Revise the entries starting at the line that contains "Trace the roads" and ending at the line that contains "road 2 (residential): [(511,104),(412,14)]", replacing "centreline" with "center line" and leaving everything else unchanged.

* start INFORMATION GIVEN *

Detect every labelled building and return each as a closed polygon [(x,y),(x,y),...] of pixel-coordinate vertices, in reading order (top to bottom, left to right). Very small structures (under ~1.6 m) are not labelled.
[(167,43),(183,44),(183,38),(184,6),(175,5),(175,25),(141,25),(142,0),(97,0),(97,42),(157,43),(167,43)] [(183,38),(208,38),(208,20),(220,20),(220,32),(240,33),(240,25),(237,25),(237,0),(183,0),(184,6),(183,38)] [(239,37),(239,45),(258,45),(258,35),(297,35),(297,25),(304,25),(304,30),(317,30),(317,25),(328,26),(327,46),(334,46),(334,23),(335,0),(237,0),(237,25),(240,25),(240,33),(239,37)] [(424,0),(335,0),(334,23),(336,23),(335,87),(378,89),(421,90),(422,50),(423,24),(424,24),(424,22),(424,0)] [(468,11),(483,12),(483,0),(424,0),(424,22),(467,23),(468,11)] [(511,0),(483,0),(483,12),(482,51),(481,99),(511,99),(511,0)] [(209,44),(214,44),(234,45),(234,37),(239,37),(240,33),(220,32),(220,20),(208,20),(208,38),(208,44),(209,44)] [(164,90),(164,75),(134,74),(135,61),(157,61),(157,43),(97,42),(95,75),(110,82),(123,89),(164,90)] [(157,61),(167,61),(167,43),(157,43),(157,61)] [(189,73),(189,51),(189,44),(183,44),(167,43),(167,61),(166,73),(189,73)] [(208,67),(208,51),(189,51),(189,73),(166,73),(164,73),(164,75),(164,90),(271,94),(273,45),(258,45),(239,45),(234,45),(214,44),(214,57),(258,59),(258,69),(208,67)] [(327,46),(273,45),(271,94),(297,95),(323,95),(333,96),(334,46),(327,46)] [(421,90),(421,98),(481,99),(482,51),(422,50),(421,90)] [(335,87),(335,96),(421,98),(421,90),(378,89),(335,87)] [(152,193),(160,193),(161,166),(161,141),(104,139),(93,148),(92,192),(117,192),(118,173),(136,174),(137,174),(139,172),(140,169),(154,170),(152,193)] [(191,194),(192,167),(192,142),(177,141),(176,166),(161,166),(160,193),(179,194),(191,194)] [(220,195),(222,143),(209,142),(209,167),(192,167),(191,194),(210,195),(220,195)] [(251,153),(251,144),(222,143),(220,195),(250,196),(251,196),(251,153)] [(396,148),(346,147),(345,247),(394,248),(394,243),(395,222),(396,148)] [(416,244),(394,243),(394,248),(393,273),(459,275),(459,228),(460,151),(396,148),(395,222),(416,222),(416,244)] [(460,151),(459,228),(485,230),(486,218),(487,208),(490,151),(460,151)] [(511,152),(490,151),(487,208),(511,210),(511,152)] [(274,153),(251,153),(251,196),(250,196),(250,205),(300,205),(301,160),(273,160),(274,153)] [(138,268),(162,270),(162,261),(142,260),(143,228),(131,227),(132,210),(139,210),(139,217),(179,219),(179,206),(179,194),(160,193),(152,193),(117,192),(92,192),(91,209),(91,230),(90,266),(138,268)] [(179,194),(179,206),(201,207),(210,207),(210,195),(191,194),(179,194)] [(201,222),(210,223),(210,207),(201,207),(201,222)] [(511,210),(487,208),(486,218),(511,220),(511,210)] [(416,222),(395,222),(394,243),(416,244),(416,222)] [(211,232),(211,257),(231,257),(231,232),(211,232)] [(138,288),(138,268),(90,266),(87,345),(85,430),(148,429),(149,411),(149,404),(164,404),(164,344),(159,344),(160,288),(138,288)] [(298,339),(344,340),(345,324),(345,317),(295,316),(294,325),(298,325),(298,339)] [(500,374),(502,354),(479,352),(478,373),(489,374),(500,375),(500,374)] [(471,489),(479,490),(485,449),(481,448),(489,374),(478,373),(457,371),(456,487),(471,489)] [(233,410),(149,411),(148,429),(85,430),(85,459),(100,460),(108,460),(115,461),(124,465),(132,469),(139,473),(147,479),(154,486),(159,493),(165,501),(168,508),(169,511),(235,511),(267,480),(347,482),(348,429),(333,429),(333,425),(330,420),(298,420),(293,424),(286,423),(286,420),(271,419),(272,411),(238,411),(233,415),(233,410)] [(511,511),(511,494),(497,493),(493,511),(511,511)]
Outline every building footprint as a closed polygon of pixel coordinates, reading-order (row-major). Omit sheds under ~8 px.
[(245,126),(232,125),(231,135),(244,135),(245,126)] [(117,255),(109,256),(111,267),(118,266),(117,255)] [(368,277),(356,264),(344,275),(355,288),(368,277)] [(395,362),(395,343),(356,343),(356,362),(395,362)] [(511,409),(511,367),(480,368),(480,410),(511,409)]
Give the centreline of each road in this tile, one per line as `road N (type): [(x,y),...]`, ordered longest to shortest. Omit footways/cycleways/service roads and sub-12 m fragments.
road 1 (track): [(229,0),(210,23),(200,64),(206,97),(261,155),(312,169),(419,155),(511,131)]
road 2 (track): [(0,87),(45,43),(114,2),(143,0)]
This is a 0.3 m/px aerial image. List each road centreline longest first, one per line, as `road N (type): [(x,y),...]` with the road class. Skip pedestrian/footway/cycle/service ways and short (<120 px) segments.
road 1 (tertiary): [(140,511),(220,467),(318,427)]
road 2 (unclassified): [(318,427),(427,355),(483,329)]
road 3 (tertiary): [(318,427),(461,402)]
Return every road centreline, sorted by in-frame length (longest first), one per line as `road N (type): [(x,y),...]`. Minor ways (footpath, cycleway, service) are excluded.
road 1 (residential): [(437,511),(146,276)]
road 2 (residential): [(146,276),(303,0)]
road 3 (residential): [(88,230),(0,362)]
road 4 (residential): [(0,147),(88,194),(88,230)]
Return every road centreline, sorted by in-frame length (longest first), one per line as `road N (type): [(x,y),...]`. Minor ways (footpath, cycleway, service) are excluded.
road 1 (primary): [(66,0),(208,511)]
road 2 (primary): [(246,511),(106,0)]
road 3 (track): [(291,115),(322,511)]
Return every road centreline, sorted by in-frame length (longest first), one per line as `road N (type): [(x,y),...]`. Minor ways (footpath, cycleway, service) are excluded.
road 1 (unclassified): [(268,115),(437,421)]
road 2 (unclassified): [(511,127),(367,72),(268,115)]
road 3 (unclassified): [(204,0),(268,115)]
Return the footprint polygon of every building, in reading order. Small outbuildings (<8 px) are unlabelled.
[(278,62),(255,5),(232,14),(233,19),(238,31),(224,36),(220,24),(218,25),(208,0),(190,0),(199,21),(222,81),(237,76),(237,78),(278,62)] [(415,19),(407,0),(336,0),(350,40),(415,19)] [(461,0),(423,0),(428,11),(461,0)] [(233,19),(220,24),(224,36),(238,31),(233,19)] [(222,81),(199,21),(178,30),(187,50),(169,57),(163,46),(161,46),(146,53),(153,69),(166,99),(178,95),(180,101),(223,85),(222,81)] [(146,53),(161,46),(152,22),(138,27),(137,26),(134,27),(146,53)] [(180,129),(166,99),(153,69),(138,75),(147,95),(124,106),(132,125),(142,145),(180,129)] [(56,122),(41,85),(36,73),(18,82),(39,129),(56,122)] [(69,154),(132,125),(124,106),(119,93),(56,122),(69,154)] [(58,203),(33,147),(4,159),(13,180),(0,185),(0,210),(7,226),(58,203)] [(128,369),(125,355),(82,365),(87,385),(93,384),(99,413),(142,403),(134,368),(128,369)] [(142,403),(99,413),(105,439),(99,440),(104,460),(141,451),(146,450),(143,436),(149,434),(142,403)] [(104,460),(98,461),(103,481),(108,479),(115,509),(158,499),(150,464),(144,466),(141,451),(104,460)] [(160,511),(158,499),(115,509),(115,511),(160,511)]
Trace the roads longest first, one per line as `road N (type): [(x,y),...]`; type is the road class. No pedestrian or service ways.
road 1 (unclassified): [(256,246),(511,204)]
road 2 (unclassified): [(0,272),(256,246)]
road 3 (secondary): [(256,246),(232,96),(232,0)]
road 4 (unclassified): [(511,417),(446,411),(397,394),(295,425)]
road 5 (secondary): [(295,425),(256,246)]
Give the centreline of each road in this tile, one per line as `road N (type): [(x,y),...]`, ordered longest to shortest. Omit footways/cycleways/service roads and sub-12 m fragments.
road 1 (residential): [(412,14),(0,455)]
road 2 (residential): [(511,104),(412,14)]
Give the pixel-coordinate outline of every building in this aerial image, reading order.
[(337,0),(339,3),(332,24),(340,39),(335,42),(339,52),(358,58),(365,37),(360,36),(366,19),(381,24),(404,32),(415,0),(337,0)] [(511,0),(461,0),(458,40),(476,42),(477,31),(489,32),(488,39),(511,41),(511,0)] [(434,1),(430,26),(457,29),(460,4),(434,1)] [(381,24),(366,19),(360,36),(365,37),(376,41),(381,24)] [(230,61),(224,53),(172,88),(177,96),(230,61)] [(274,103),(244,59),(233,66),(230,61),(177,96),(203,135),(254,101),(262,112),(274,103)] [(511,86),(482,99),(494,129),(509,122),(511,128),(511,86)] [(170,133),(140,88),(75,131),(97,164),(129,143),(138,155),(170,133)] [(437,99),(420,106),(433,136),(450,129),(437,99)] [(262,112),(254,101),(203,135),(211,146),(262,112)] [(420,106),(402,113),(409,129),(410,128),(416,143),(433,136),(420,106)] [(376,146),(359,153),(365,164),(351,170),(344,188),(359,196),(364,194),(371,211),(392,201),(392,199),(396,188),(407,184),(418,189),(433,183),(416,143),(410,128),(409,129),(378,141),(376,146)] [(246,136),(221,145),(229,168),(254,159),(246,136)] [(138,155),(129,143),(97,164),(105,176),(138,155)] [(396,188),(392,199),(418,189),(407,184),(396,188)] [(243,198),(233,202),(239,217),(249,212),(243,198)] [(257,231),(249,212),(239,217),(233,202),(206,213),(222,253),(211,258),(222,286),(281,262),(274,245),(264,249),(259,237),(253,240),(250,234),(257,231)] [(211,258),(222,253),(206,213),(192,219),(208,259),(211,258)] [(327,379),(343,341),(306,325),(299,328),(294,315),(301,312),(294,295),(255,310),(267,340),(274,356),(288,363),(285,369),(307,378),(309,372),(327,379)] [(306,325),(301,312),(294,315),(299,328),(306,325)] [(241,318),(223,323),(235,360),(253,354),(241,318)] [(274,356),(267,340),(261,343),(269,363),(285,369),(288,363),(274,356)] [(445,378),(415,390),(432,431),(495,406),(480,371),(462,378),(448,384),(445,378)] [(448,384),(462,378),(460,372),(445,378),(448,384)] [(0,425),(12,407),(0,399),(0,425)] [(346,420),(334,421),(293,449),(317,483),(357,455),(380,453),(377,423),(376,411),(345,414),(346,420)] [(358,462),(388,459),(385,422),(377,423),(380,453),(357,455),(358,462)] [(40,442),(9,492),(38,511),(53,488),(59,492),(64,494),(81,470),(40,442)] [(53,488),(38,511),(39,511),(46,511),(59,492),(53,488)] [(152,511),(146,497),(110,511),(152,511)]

* end INFORMATION GIVEN *

▶ _WRITTEN SOLUTION_:
Trace the roads longest first, one per line as `road N (type): [(x,y),...]`; type is the road class. No pedestrian or service ways.
road 1 (unclassified): [(256,246),(511,204)]
road 2 (unclassified): [(0,272),(256,246)]
road 3 (secondary): [(256,246),(232,96),(232,0)]
road 4 (unclassified): [(511,417),(446,411),(397,394),(295,425)]
road 5 (secondary): [(295,425),(256,246)]
Give the center line of each road in this tile, one per line as `road N (type): [(x,y),...]`, ordered longest to shortest. Omit footways/cycleways/service roads and sub-12 m fragments.
road 1 (residential): [(412,14),(0,455)]
road 2 (residential): [(511,104),(412,14)]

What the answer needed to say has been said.